- [To do]: Word for word, retype every line of the data.

*** Data for processing ***

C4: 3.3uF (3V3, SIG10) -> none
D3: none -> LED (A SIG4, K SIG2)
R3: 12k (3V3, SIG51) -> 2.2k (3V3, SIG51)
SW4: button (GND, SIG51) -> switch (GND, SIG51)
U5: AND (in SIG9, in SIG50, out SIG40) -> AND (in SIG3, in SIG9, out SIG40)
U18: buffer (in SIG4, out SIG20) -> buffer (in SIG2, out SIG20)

***

- [Answer to this task]:
C4: 3.3uF (3V3, SIG10) -> none
D3: none -> LED (A SIG4, K SIG2)
R3: 12k (3V3, SIG51) -> 2.2k (3V3, SIG51)
SW4: button (GND, SIG51) -> switch (GND, SIG51)
U5: AND (in SIG9, in SIG50, out SIG40) -> AND (in SIG3, in SIG9, out SIG40)
U18: buffer (in SIG4, out SIG20) -> buffer (in SIG2, out SIG20)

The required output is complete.